====== Data in this exercise

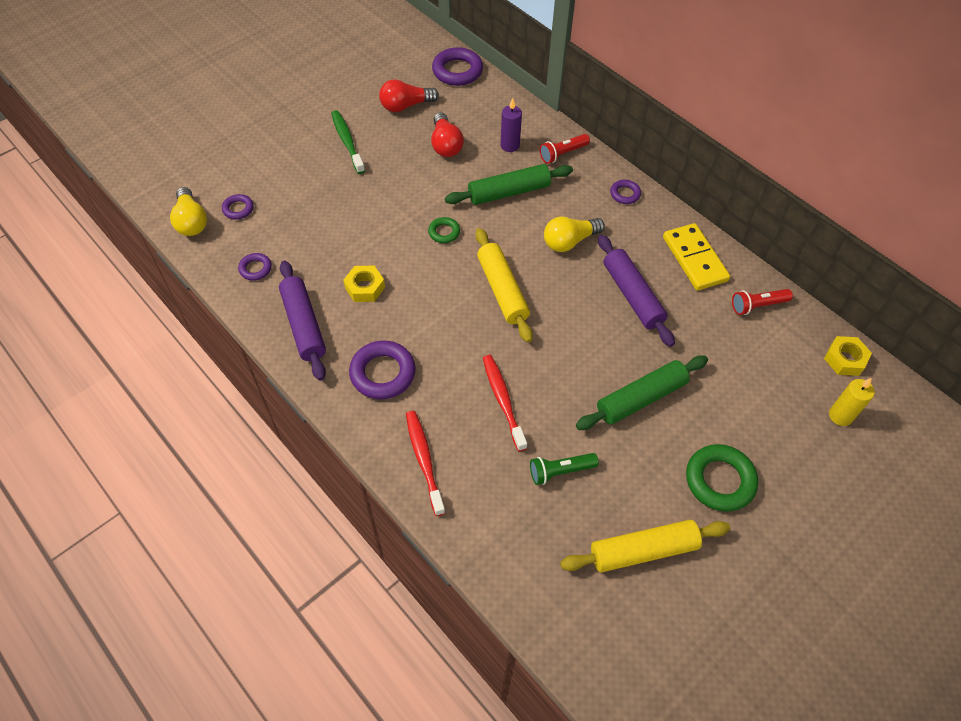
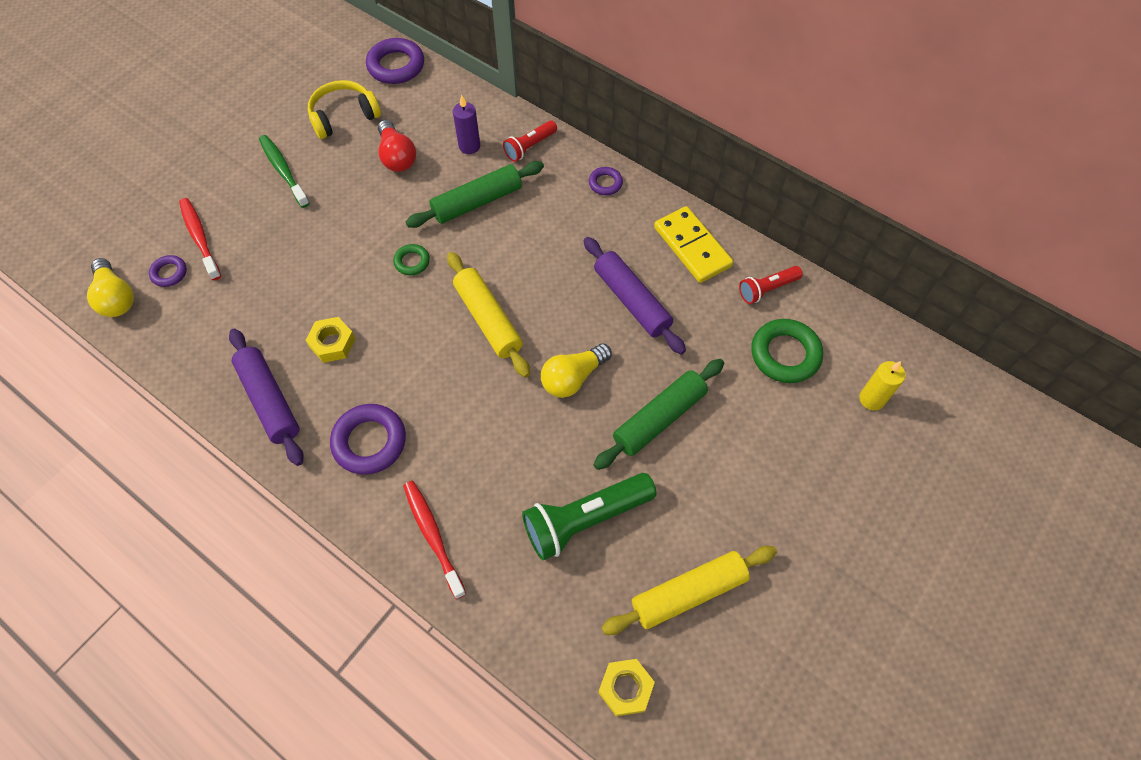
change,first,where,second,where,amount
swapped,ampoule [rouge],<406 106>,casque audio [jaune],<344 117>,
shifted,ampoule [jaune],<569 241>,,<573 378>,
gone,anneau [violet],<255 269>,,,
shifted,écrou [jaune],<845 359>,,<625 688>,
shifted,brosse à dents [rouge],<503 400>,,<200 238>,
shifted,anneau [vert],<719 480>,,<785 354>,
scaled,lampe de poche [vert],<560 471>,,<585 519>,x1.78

============

▶ **What you have to do**
The expected output is the full data above, reproduced exactly with no images.

▶ **Solution to the problem**
change,first,where,second,where,amount
swapped,ampoule [rouge],<406 106>,casque audio [jaune],<344 117>,
shifted,ampoule [jaune],<569 241>,,<573 378>,
gone,anneau [violet],<255 269>,,,
shifted,écrou [jaune],<845 359>,,<625 688>,
shifted,brosse à dents [rouge],<503 400>,,<200 238>,
shifted,anneau [vert],<719 480>,,<785 354>,
scaled,lampe de poche [vert],<560 471>,,<585 519>,x1.78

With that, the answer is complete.